_Data shown:_
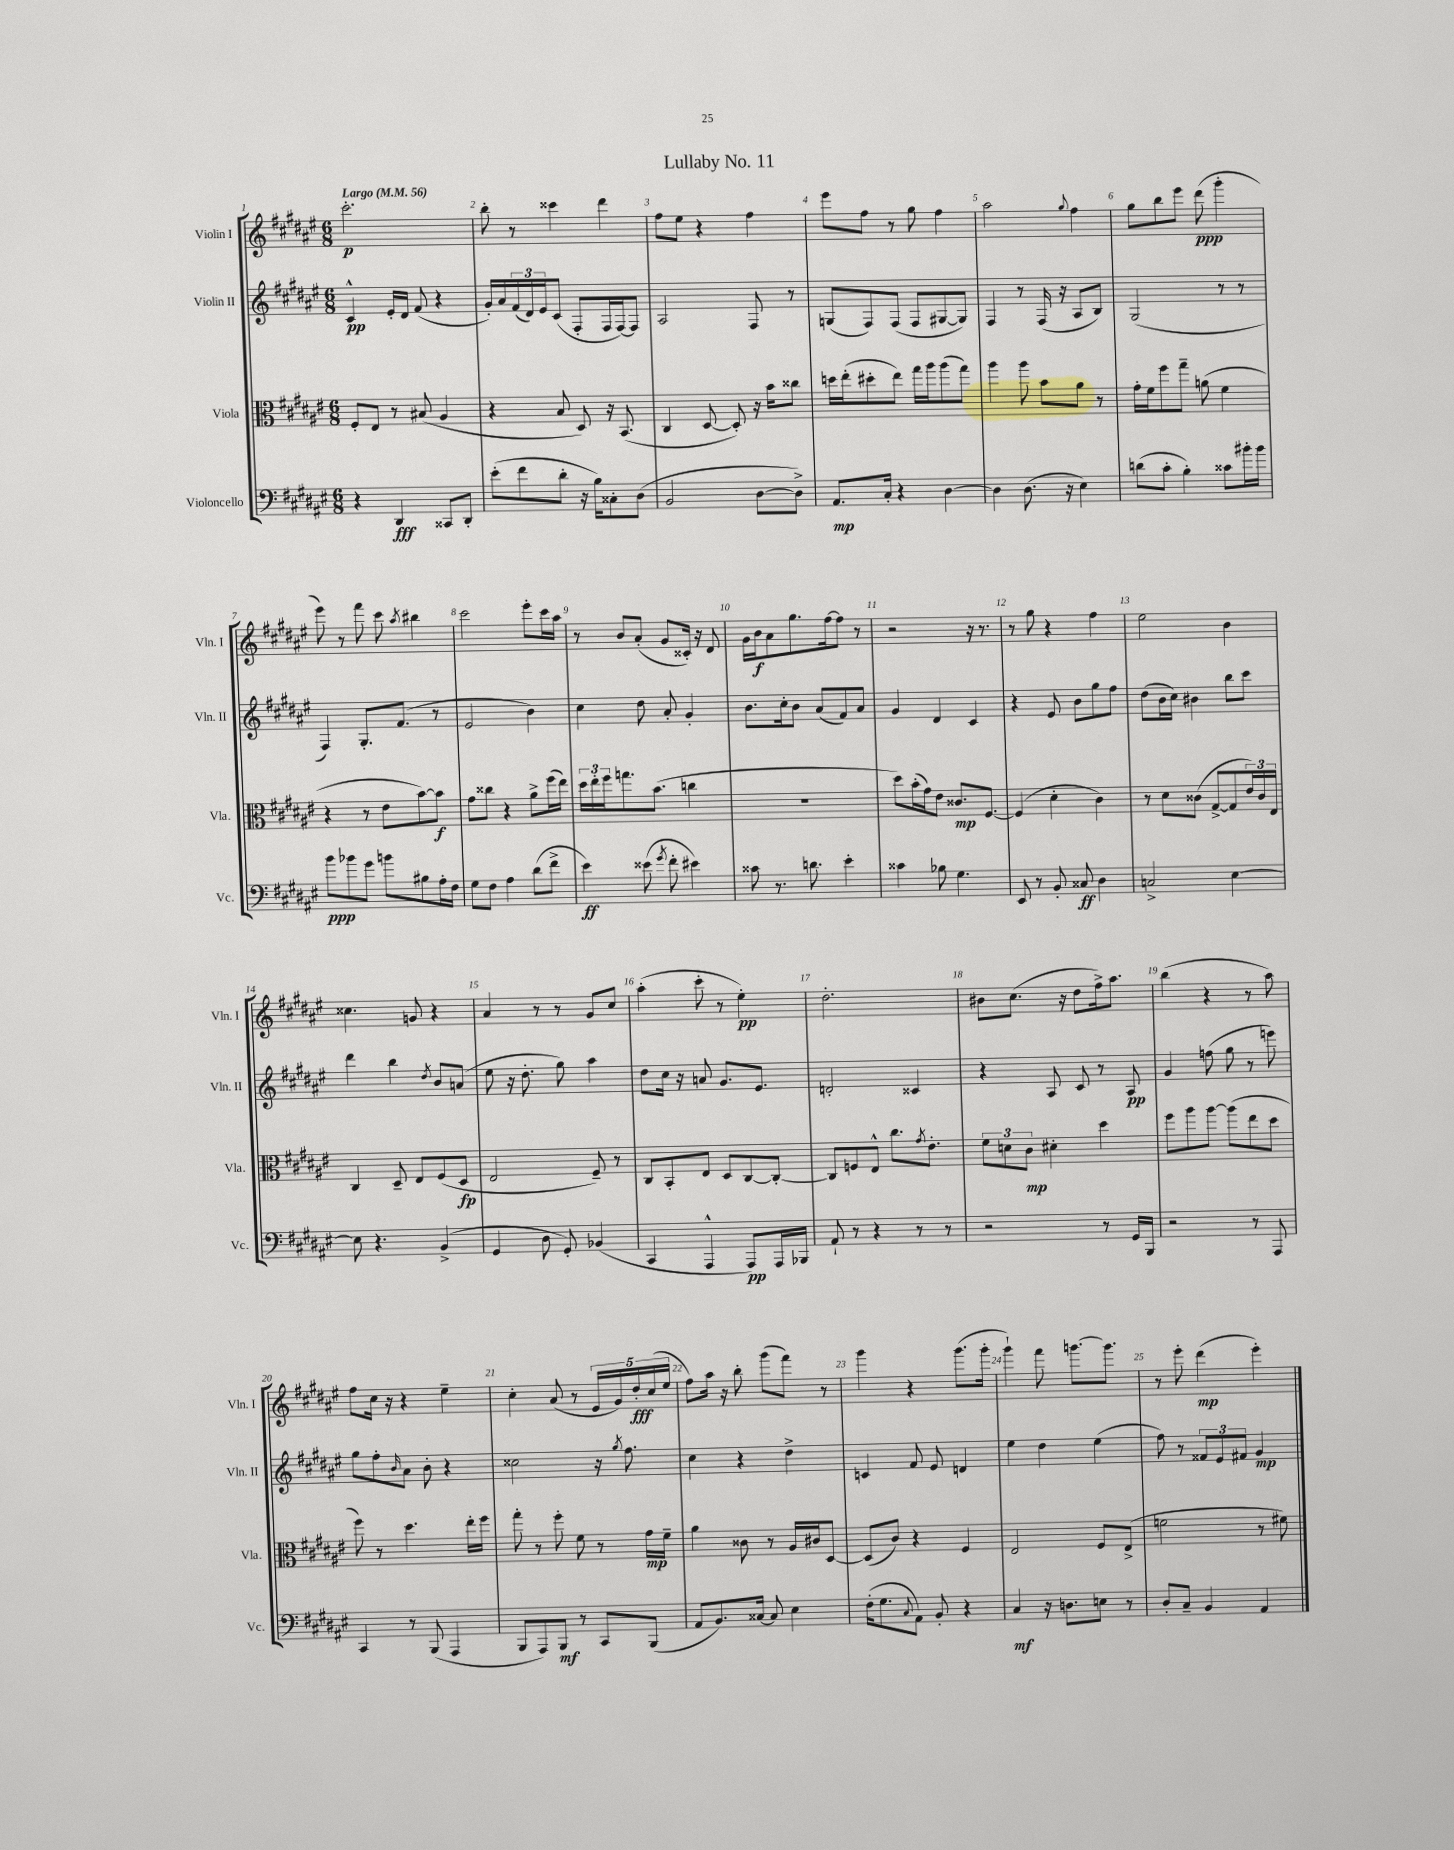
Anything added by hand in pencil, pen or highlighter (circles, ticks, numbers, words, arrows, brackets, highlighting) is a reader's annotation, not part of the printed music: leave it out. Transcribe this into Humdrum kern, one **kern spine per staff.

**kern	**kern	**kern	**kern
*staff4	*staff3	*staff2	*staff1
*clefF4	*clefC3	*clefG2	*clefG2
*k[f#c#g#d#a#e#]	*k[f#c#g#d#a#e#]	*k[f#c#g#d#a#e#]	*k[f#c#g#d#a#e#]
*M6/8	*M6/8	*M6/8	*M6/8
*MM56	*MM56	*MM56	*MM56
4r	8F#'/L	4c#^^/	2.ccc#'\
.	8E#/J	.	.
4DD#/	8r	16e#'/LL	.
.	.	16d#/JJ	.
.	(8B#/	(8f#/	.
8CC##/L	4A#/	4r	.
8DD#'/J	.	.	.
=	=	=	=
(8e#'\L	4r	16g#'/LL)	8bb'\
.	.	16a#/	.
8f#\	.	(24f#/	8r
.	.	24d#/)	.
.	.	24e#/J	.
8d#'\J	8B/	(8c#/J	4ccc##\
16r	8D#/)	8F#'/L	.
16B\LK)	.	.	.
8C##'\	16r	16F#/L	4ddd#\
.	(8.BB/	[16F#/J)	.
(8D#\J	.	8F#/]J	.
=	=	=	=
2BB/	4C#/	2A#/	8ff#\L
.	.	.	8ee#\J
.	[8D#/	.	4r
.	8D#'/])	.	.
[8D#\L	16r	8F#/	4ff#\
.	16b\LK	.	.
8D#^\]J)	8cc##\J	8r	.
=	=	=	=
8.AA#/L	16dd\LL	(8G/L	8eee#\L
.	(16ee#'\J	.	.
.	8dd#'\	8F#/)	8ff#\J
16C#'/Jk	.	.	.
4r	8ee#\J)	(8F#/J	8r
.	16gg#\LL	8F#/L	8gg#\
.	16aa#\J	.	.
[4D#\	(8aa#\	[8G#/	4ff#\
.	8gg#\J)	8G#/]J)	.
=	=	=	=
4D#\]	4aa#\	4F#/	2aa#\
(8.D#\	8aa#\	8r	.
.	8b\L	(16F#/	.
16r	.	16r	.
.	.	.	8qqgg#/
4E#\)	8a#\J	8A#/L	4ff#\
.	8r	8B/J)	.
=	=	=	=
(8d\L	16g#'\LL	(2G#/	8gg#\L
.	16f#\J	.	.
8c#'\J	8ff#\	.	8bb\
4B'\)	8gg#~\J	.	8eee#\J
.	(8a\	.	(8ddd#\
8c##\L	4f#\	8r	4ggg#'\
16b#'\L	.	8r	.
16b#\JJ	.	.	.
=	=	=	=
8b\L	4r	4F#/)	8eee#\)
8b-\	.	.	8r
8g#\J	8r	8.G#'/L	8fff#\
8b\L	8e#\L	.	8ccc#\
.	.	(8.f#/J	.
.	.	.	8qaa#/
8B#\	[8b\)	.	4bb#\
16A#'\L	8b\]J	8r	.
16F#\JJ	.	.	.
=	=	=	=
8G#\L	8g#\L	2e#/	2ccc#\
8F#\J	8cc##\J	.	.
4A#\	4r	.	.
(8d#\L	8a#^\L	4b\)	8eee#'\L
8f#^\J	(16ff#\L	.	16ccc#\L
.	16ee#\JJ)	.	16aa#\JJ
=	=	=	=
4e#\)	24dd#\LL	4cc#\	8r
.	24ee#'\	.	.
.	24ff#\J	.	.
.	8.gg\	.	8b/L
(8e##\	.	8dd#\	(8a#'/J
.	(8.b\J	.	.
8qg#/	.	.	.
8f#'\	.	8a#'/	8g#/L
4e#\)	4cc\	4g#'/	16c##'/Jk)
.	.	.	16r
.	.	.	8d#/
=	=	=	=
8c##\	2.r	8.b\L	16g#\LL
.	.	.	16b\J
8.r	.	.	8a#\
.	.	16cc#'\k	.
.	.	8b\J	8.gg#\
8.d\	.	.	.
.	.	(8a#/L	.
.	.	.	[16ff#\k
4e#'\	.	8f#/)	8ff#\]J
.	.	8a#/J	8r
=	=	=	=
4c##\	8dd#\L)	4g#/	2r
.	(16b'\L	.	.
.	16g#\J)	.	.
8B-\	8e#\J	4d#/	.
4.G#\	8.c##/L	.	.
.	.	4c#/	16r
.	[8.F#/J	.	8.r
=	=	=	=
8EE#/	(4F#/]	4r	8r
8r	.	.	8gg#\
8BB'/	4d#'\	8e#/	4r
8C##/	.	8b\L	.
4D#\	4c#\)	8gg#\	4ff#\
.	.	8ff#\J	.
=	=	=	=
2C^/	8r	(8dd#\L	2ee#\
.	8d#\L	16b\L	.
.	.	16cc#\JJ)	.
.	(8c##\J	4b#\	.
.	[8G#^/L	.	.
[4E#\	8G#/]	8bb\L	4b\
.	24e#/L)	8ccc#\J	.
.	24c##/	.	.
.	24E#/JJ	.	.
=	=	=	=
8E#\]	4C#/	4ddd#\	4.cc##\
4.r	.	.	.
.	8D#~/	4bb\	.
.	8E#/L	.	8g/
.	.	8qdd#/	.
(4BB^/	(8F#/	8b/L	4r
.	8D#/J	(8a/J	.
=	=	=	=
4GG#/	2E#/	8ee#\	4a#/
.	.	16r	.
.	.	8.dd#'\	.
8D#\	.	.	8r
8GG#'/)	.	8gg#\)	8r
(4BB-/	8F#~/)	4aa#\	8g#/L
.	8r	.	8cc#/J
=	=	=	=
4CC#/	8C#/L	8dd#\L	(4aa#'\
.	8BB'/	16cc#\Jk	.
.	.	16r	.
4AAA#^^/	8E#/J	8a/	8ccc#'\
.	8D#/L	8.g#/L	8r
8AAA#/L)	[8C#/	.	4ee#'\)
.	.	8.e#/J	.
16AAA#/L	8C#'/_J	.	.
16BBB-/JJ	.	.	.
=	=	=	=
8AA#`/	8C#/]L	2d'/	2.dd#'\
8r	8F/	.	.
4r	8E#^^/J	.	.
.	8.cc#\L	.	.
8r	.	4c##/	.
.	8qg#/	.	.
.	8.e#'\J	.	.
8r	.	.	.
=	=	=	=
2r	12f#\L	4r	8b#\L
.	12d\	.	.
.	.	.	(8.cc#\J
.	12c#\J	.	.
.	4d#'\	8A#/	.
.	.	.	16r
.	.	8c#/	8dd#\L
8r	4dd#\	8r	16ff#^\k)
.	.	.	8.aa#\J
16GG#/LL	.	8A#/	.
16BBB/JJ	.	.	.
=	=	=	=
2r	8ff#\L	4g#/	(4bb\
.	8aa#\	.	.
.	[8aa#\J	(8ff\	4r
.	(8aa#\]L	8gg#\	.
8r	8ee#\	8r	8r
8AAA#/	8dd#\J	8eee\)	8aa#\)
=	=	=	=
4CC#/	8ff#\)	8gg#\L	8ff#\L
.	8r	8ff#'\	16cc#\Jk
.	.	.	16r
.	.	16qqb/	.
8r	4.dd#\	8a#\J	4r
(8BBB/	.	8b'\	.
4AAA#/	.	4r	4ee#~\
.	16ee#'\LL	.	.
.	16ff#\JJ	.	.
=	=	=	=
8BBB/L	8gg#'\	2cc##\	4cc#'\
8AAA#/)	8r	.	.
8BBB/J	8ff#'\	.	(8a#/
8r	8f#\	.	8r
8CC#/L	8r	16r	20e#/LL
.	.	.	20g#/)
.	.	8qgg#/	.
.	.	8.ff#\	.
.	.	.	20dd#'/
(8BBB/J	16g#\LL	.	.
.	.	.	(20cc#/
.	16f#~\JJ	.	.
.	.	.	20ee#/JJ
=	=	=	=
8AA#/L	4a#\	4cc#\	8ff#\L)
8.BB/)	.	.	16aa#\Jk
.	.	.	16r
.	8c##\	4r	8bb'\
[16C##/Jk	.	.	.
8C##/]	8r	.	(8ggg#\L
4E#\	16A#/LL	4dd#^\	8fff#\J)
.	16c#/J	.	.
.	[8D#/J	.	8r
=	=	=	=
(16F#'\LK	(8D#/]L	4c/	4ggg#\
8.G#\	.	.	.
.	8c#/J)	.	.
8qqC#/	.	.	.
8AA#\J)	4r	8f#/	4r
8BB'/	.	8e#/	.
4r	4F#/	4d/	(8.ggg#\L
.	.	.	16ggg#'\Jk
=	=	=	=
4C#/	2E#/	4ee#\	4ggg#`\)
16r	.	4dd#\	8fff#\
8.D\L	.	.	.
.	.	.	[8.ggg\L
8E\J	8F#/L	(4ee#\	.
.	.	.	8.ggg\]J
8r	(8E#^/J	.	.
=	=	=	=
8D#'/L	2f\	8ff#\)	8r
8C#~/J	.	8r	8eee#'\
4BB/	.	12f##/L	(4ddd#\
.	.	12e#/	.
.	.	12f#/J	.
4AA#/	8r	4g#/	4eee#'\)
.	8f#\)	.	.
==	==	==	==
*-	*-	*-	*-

_Instruction:_ How many lines in the records above contain the string "kern"? Reply with the number alone.

_Result:_ 2